(Stored dataset items)
++++++++++

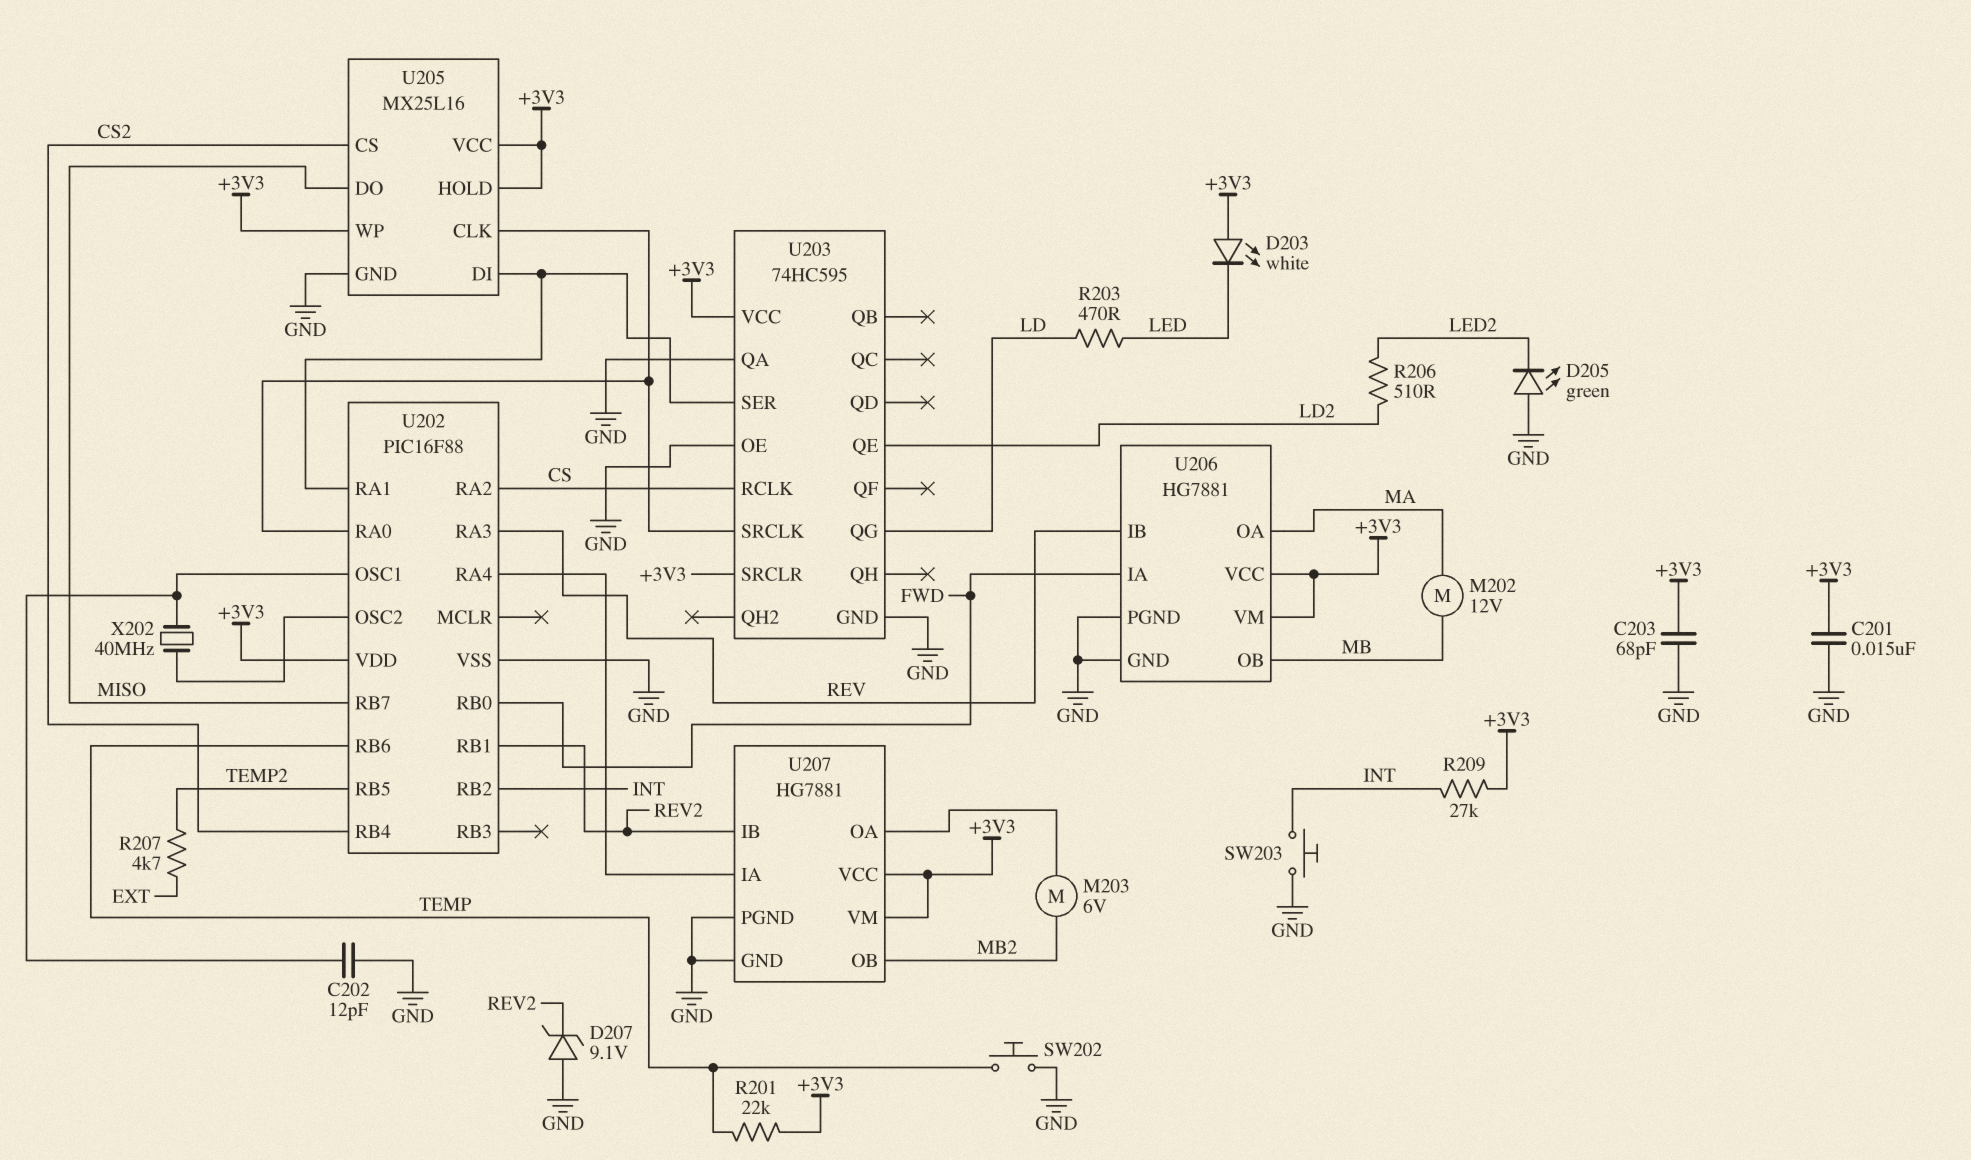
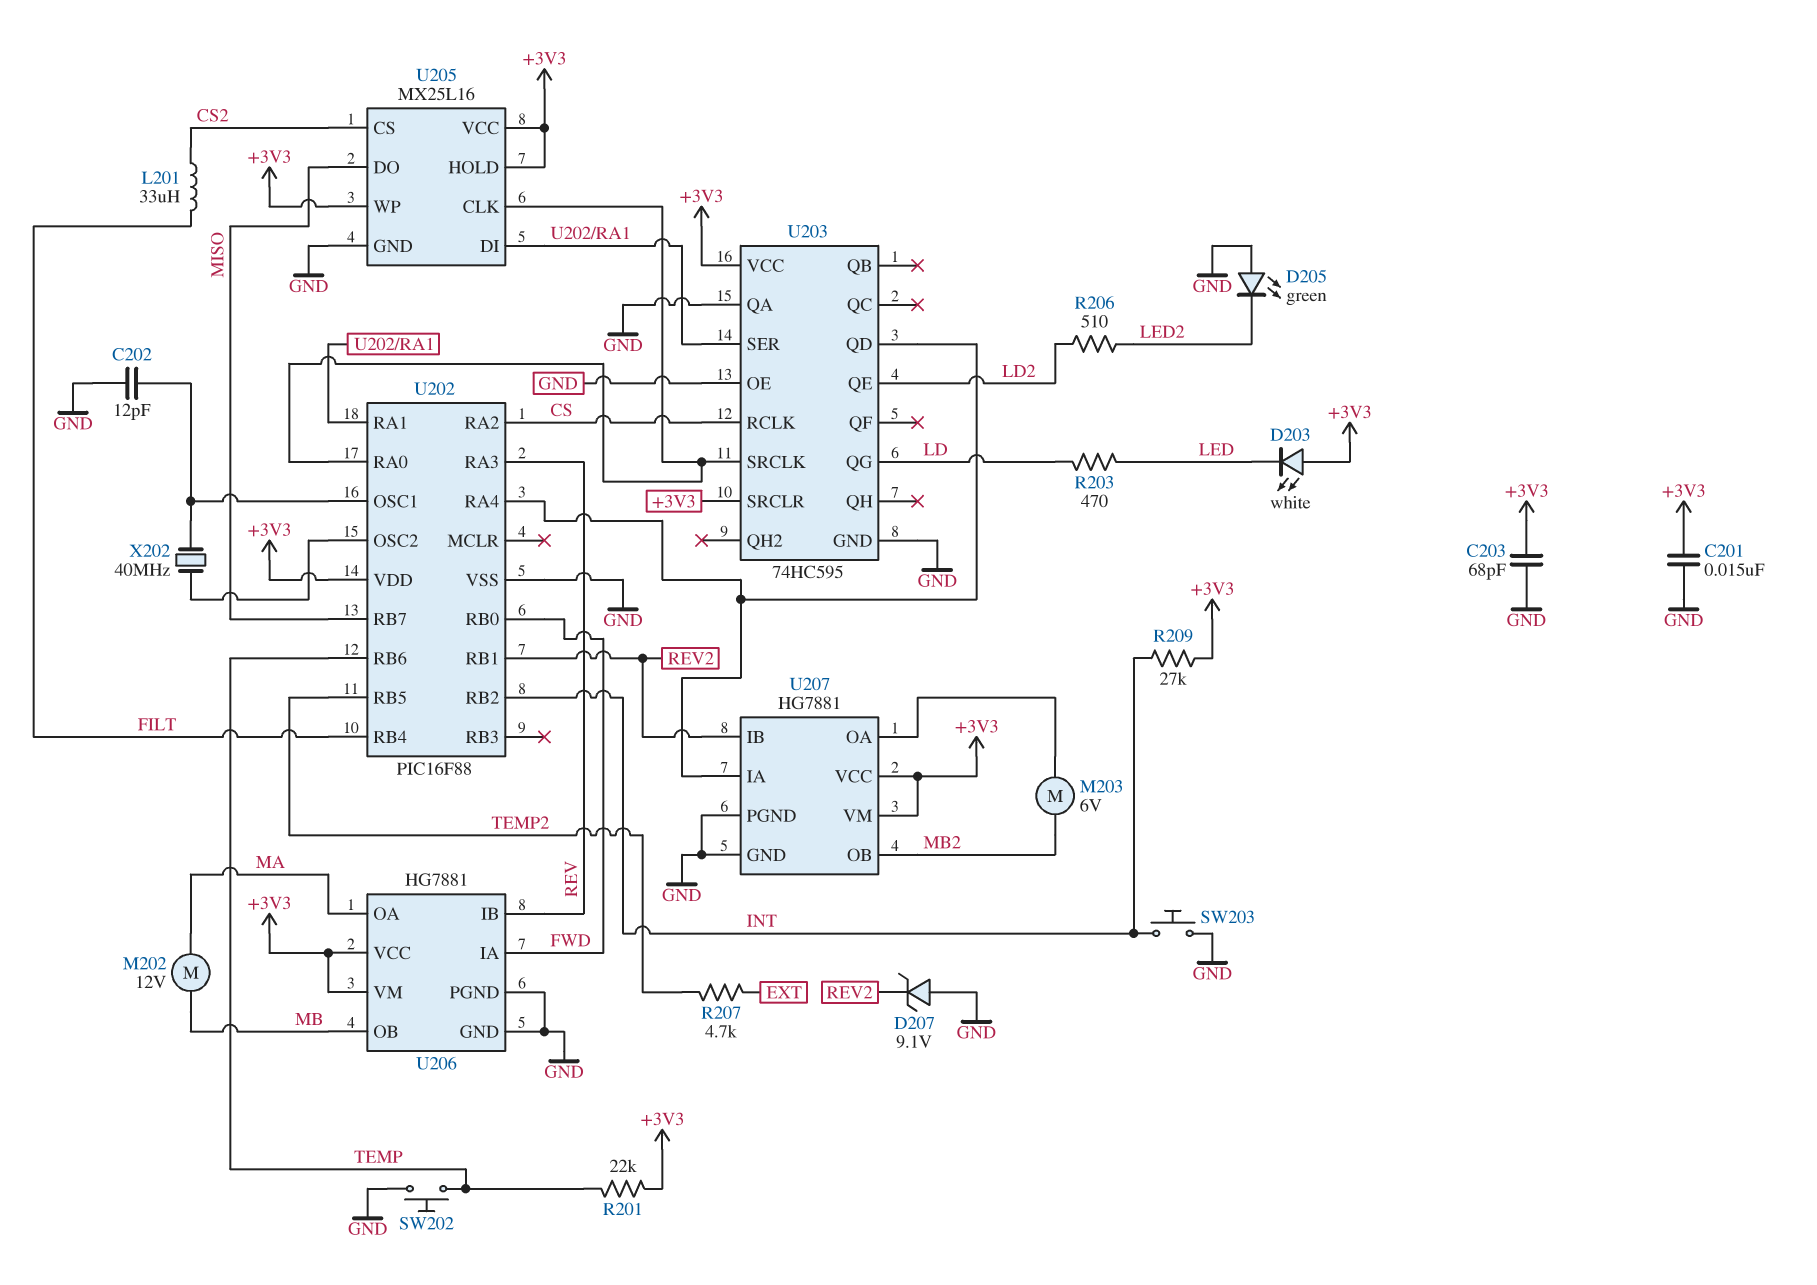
L201: none -> 33uH (CS2, FILT)
U202 pin RB4: CS2 -> FILT
U203 pin QD: none -> U202/RA4

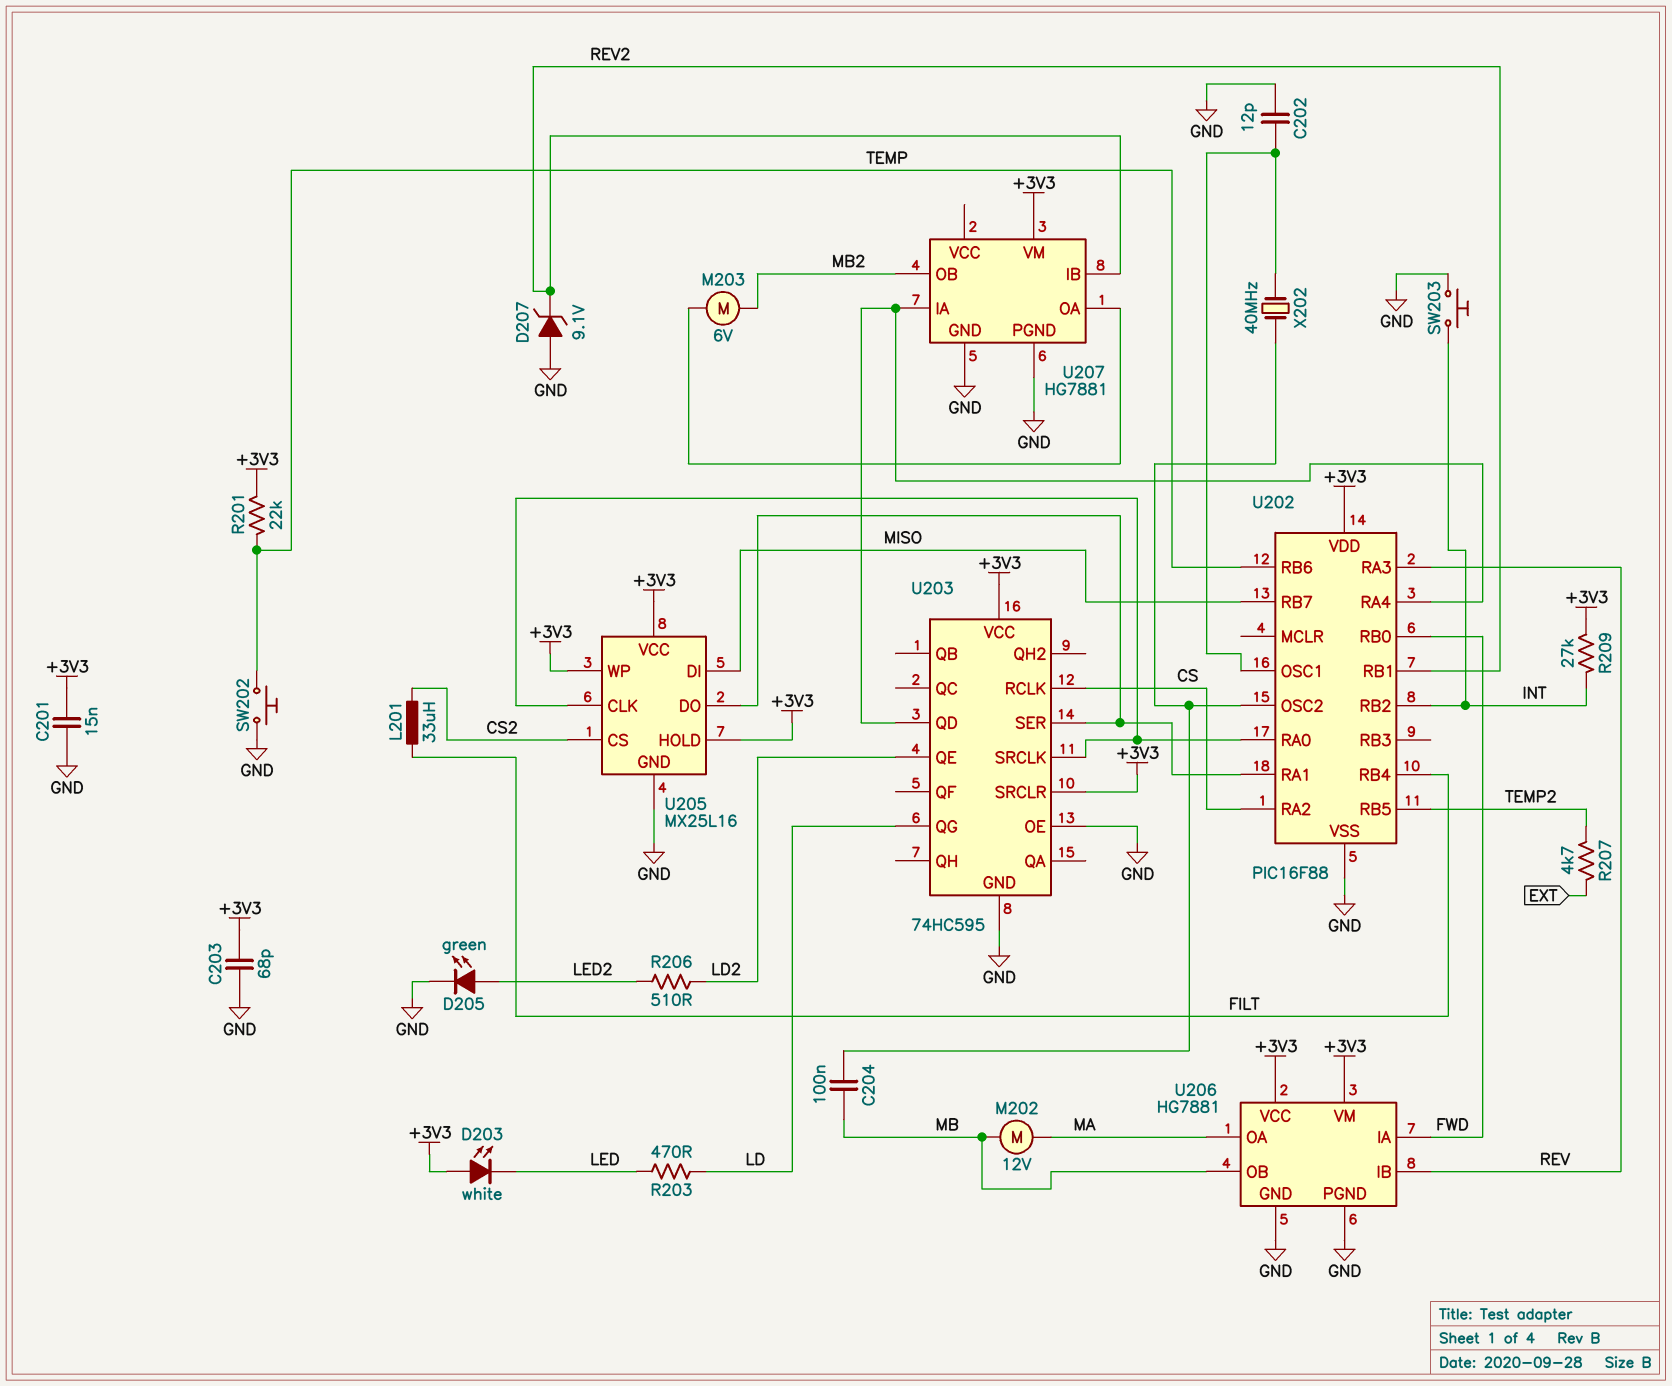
C204: none -> 100nF (MB, U202/OSC2)
D205: LED green (A GND, K LED2) -> LED green (A LED2, K GND)
U203 pin QA: GND -> none
U205 pin DI: U202/RA1 -> MISO
U205 pin DO: MISO -> U202/RA1
U207 pin VCC: +3V3 -> none

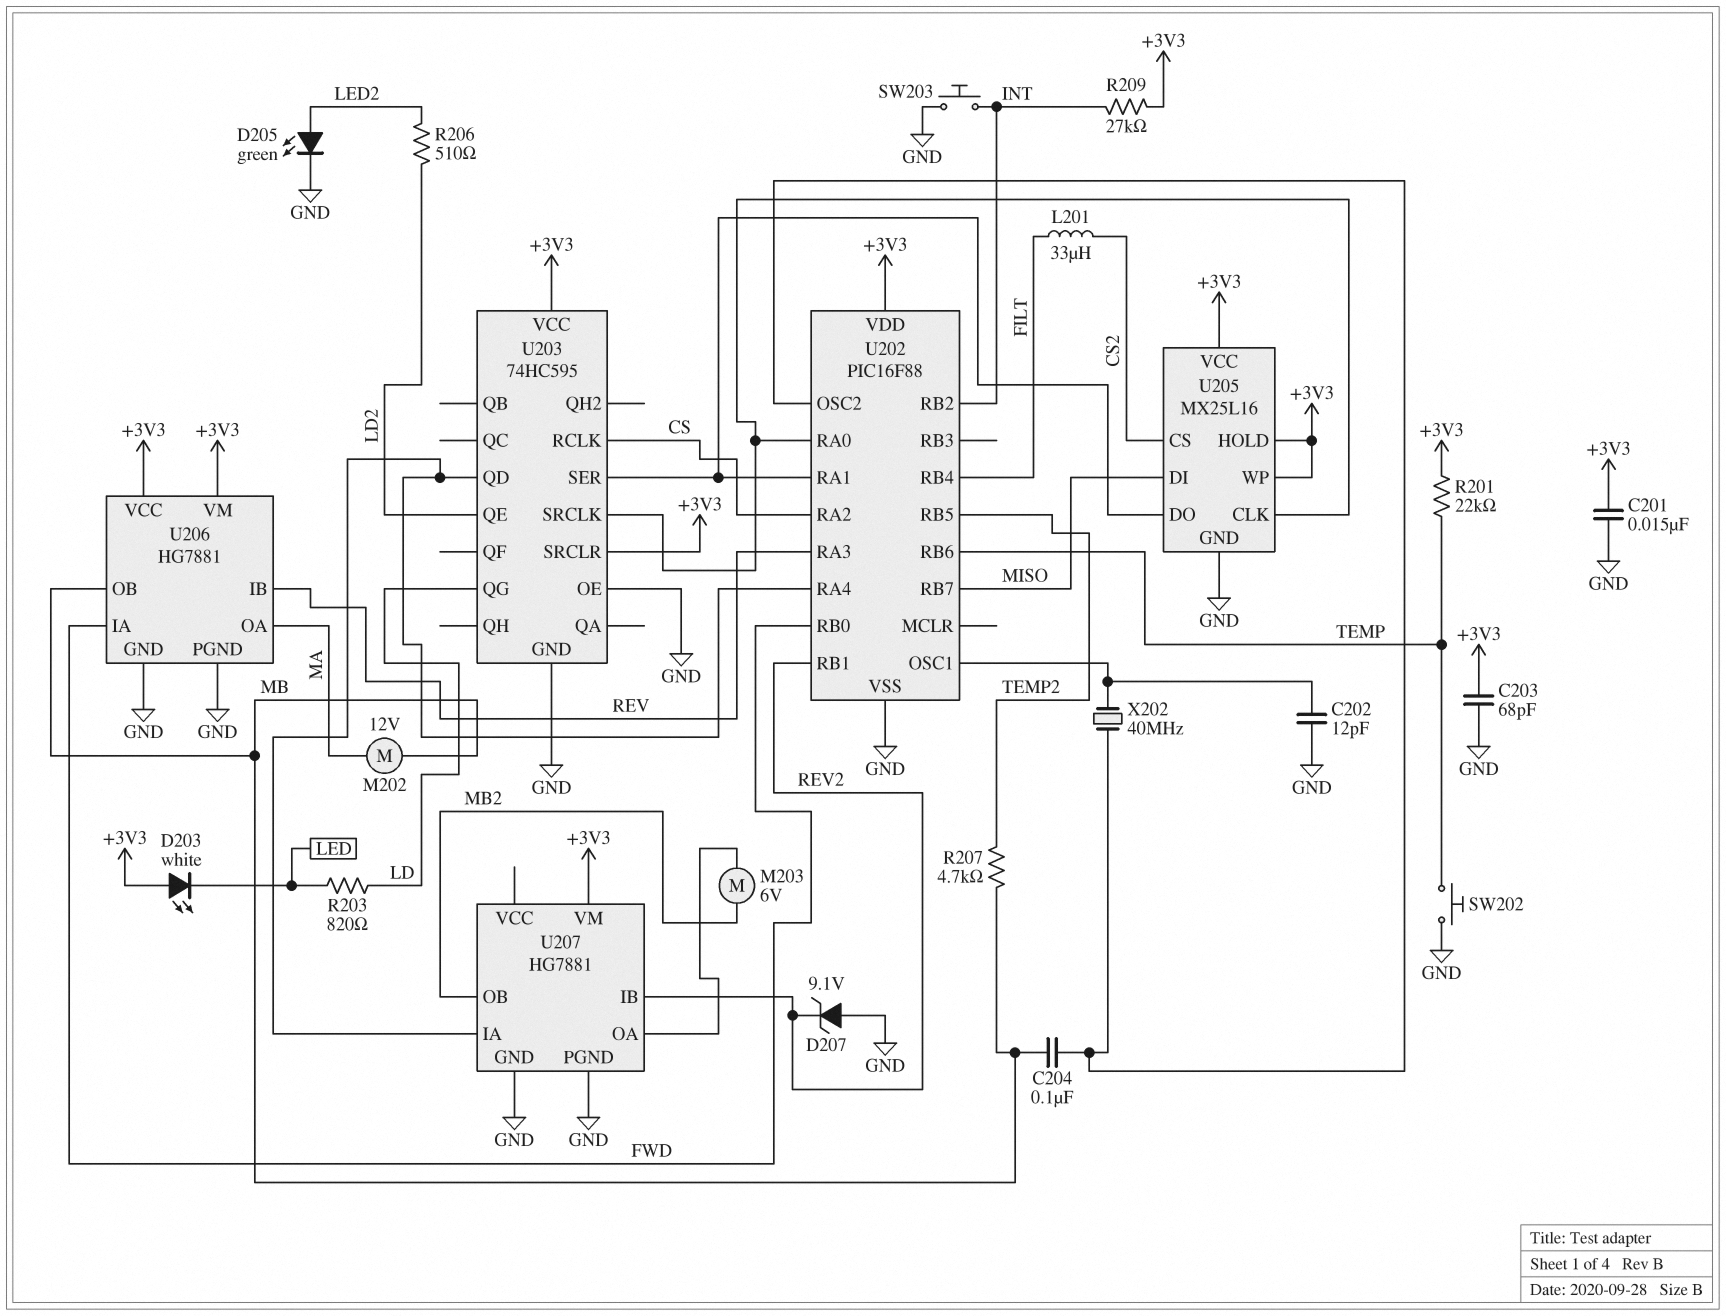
R203: 470 (LD, LED) -> 820 (LD, LED)
R207: 4.7k (EXT, TEMP2) -> 4.7k (MB, TEMP2)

++++++++++

**Work instructions:** From the first line to the last, return the records exactly and leave the pictures behind.

**Answer section:**
L201: none -> 33uH (CS2, FILT)
U202 pin RB4: CS2 -> FILT
U203 pin QD: none -> U202/RA4

C204: none -> 100nF (MB, U202/OSC2)
D205: LED green (A GND, K LED2) -> LED green (A LED2, K GND)
U203 pin QA: GND -> none
U205 pin DI: U202/RA1 -> MISO
U205 pin DO: MISO -> U202/RA1
U207 pin VCC: +3V3 -> none

R203: 470 (LD, LED) -> 820 (LD, LED)
R207: 4.7k (EXT, TEMP2) -> 4.7k (MB, TEMP2)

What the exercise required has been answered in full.